Segment Start: DATA

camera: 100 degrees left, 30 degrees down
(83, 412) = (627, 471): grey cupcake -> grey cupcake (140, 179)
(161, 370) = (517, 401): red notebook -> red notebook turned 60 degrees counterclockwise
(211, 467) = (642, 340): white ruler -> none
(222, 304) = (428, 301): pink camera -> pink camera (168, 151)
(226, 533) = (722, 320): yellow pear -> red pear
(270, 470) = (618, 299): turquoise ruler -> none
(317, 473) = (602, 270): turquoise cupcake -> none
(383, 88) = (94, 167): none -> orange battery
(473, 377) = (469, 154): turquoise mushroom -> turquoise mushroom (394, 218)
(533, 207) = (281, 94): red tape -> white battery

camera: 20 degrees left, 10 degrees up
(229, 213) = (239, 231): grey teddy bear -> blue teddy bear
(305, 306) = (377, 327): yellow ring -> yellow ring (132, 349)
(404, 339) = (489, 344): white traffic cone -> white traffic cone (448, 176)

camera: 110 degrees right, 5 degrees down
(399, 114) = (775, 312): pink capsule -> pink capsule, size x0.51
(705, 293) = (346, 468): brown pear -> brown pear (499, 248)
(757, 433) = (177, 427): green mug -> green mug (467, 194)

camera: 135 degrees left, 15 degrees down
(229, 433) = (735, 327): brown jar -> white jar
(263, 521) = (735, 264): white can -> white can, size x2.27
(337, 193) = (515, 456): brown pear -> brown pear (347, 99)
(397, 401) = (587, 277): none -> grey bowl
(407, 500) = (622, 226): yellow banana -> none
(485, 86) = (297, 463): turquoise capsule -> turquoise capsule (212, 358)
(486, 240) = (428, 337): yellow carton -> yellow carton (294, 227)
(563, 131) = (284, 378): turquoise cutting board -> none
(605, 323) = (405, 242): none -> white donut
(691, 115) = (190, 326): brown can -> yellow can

Segment End: DATA

WHAT THE EXERCISE ASKS —
Look over the listing. Pull out every line with the string "pink" in it.

TASK SOLUTION —
(222, 304) = (428, 301): pink camera -> pink camera (168, 151)
(399, 114) = (775, 312): pink capsule -> pink capsule, size x0.51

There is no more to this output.